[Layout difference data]

::::::::::

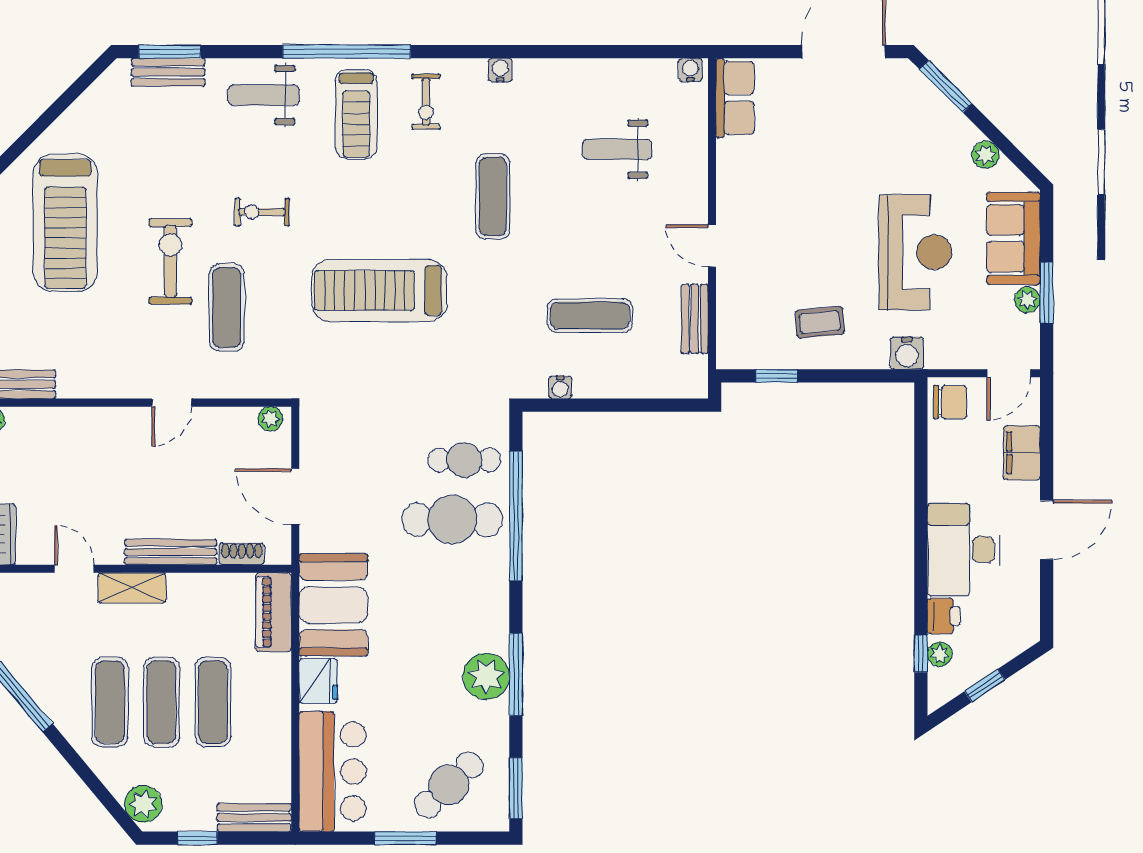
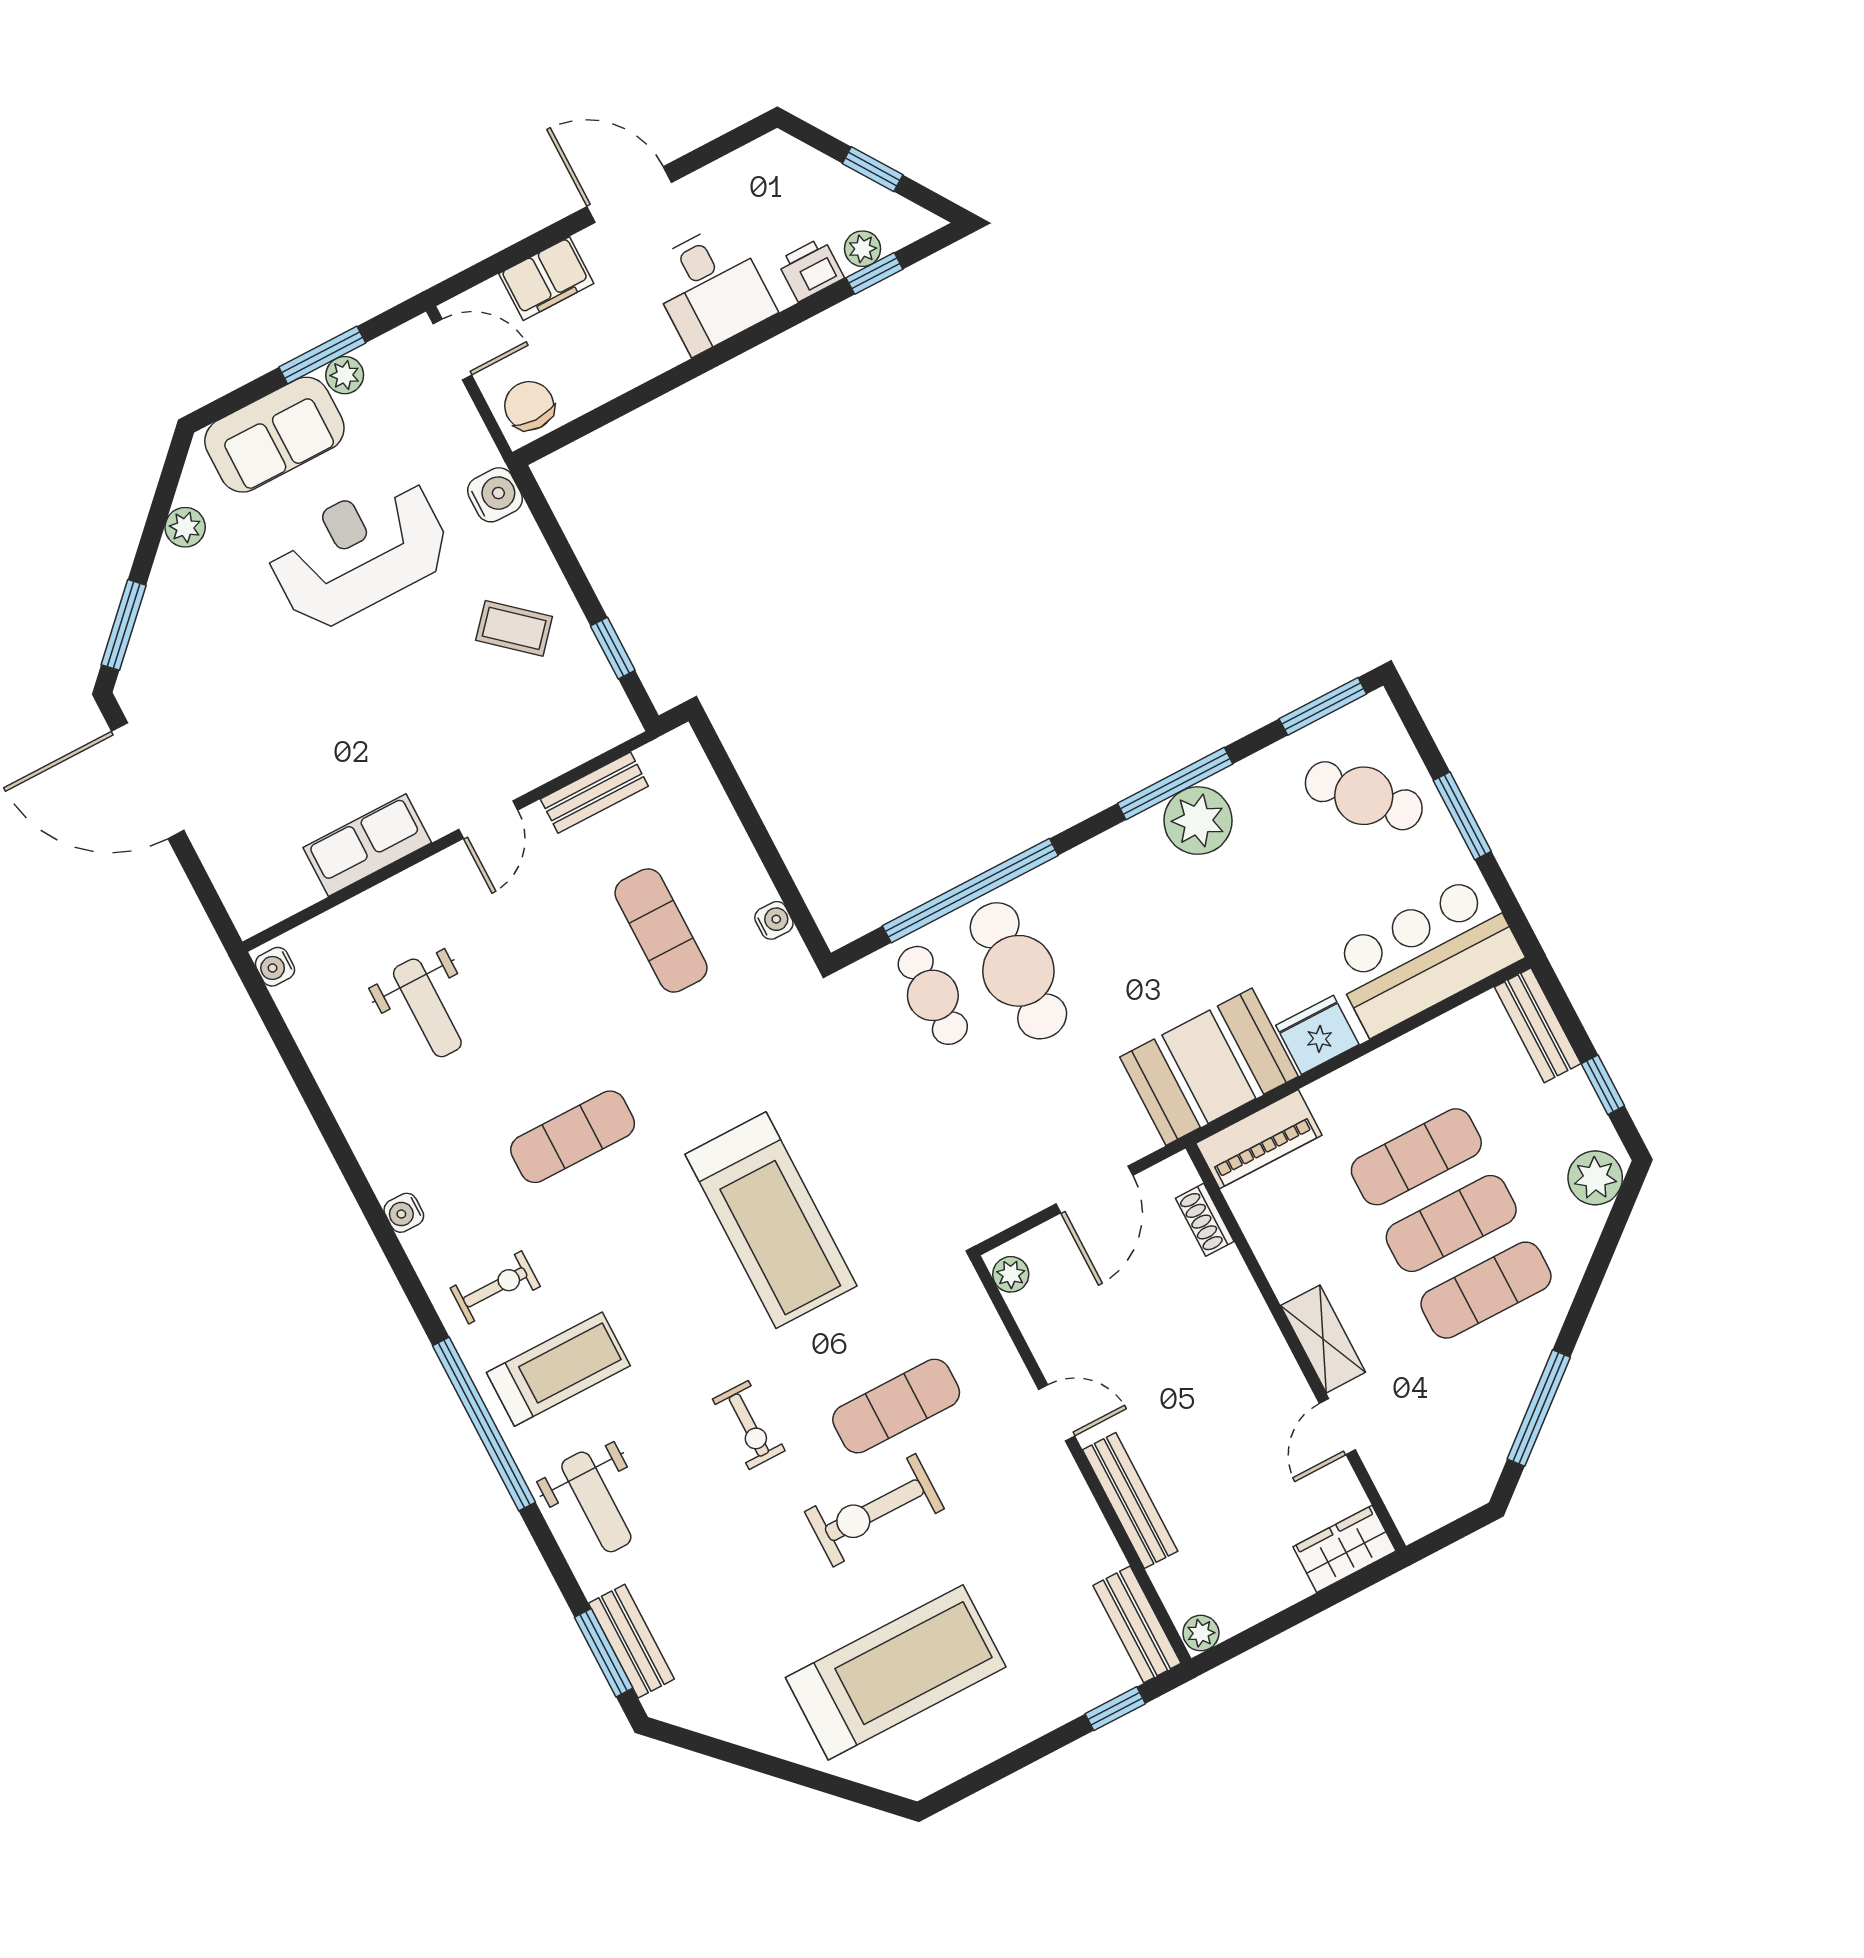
row of seats: (735, 98) -> (367, 845), moved
coffee table: (820, 322) -> (514, 628), turned -44
desk: (964, 550) -> (711, 288), width x0.73
bench: (171, 552) -> (1130, 1500), moved

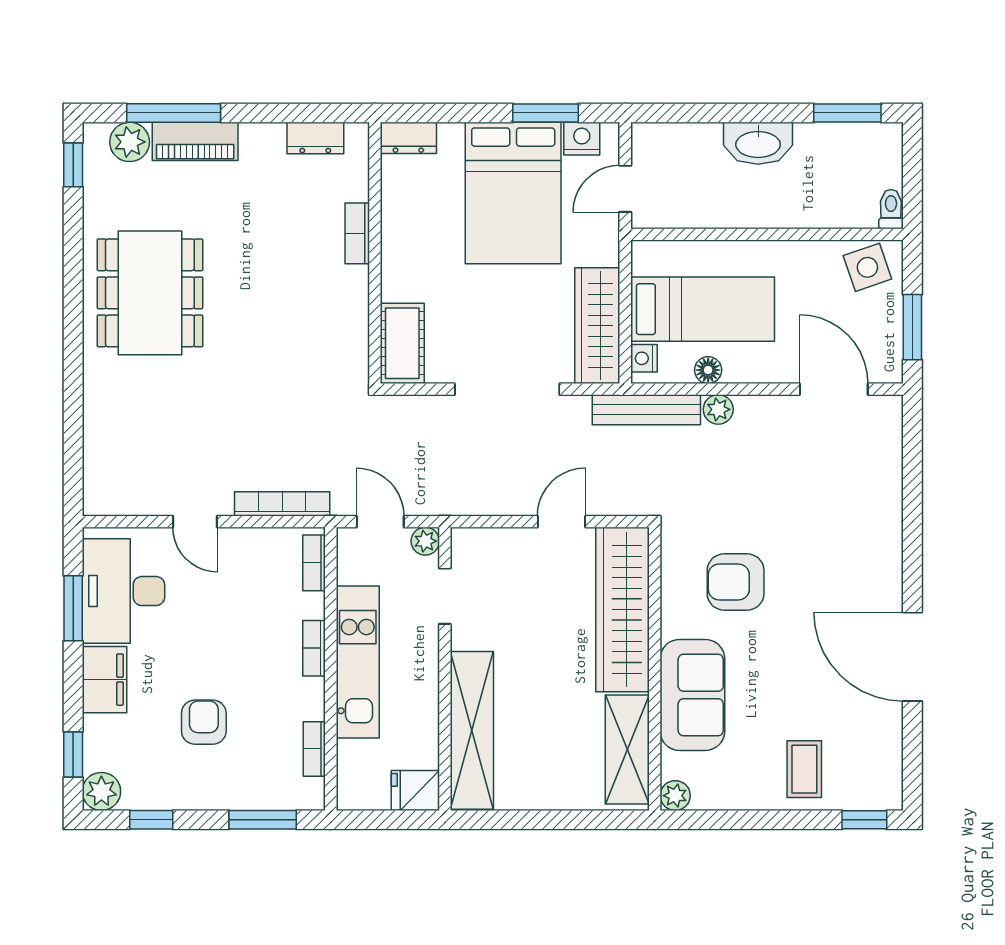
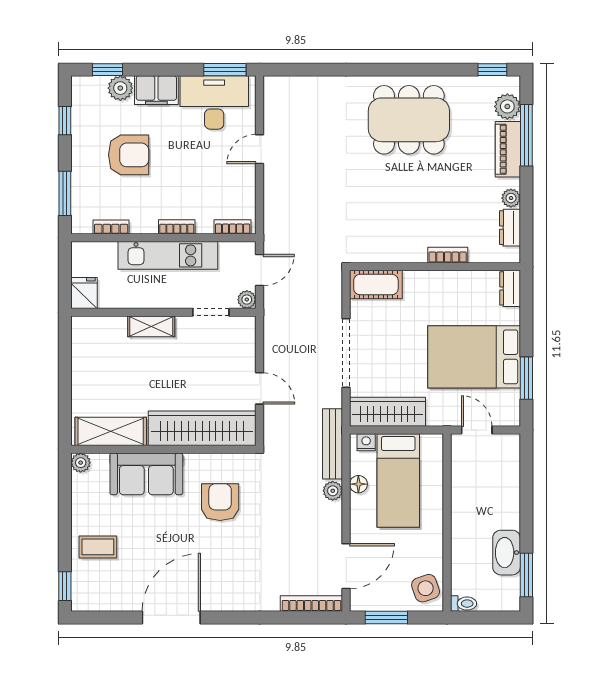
plant: (270, 136) -> (511, 198), added
nightstand: (582, 139) -> (510, 402), removed
washbasin: (758, 143) -> (507, 553), moved
bookcase: (282, 504) -> (311, 604), moved, turned -90
window: (73, 608) -> (225, 70), moved
armchair: (204, 722) -> (129, 155), width x1.38, depth x1.38
shelving: (472, 730) -> (151, 326), width x0.45, depth x0.75
plant: (101, 791) -> (120, 88), moved

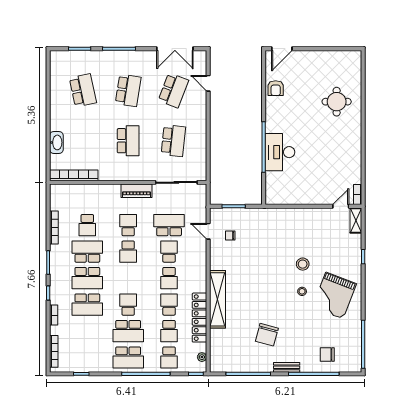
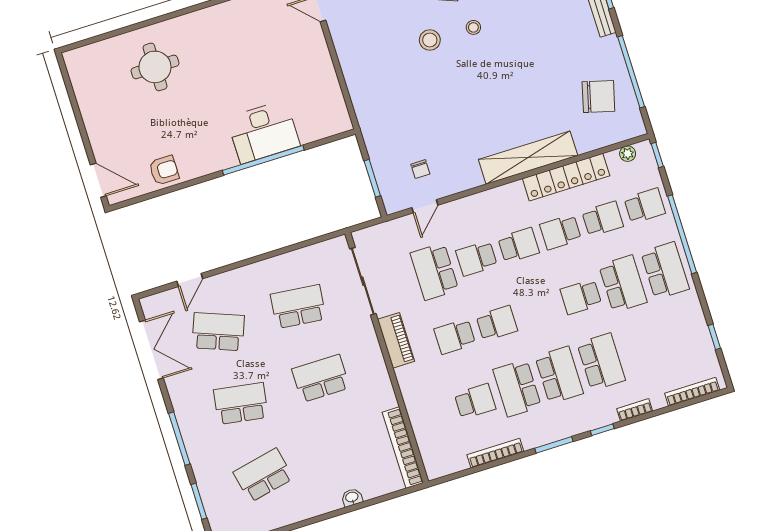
washbasin: (56, 142) -> (352, 497), width x0.52, depth x0.69
chair: (267, 335) -> (598, 96), moved

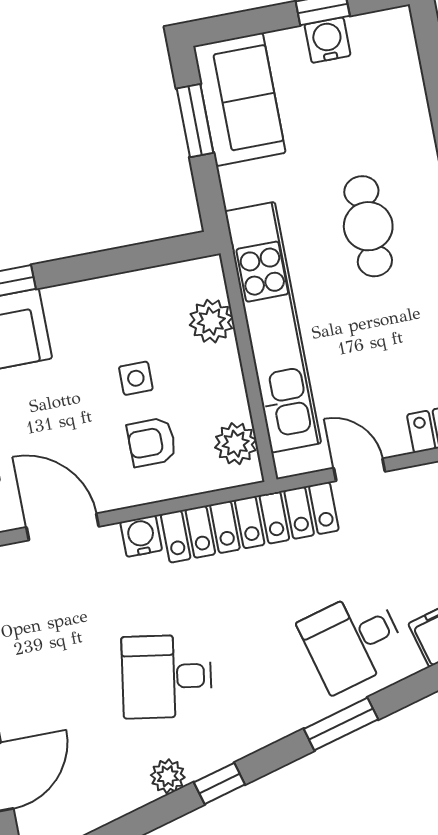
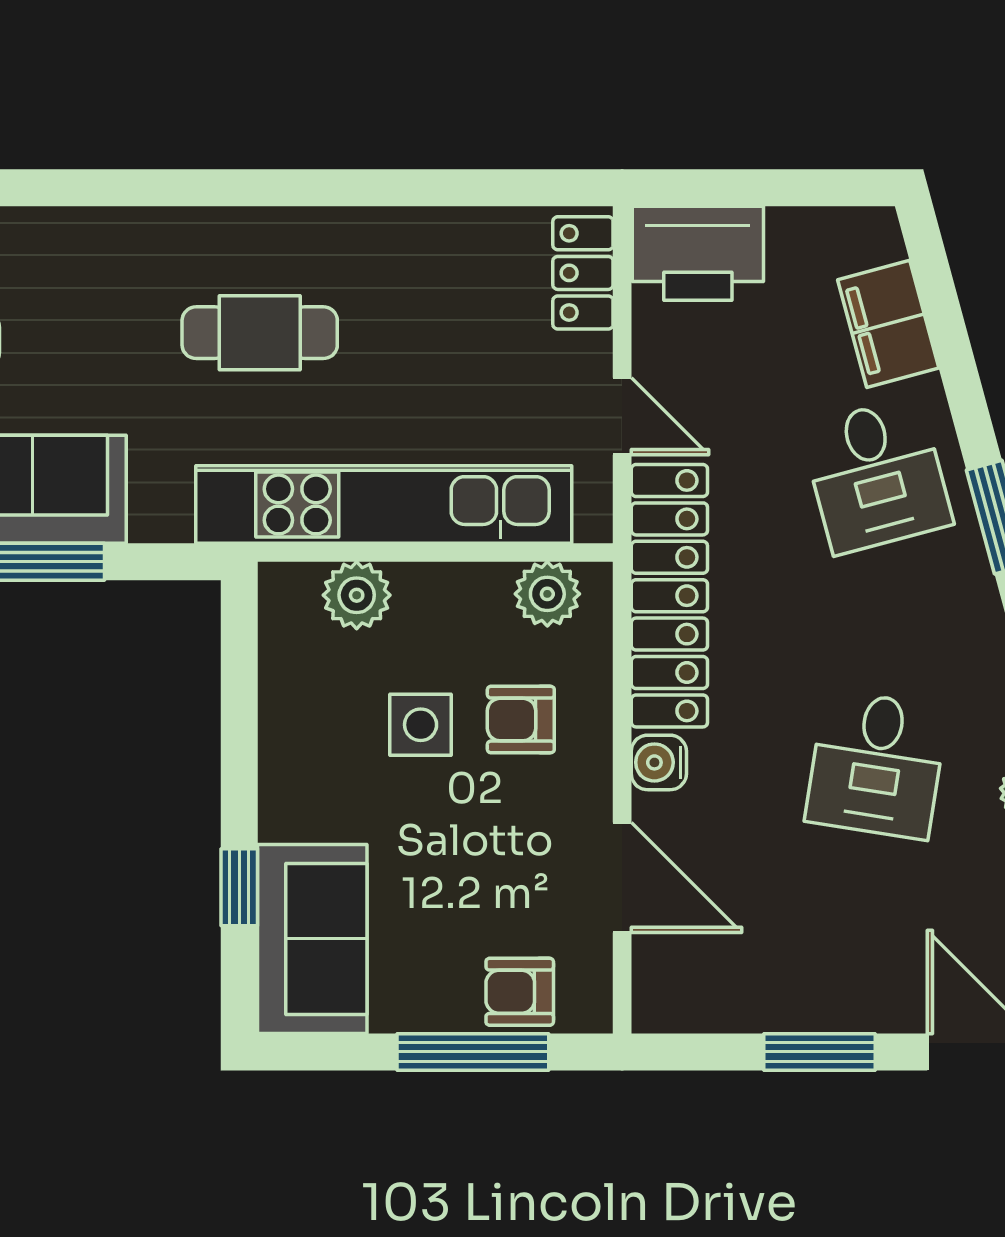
side table: (136, 378) -> (421, 725), width x1.37, depth x1.37
armchair: (152, 442) -> (521, 720), turned 90
door: (359, 470) -> (622, 416), swing flipped
door: (63, 527) -> (622, 877), swing flipped

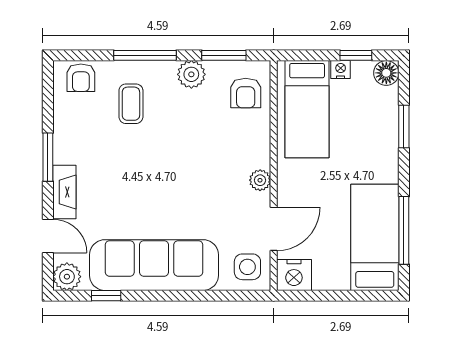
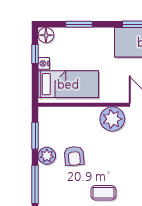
armchair: (246, 93) -> (74, 156), moved, turned 85
coffee table: (131, 104) -> (103, 193), moved
plant: (260, 180) -> (112, 119), width x1.88, depth x1.88

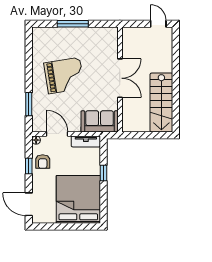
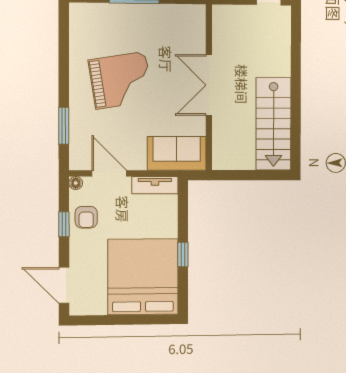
double door: (120, 78) -> (209, 85), swing flipped
window: (104, 173) -> (183, 255), moved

::::::::::

* AIM OF THE TASK *
Repeat, exactly and with no pictures, each line from the line that holds "door: (359, 470) -> (622, 416), swing flipped" through the last line of the records above.

* TASK RESULT *
door: (359, 470) -> (622, 416), swing flipped
door: (63, 527) -> (622, 877), swing flipped

armchair: (246, 93) -> (74, 156), moved, turned 85
coffee table: (131, 104) -> (103, 193), moved
plant: (260, 180) -> (112, 119), width x1.88, depth x1.88

double door: (120, 78) -> (209, 85), swing flipped
window: (104, 173) -> (183, 255), moved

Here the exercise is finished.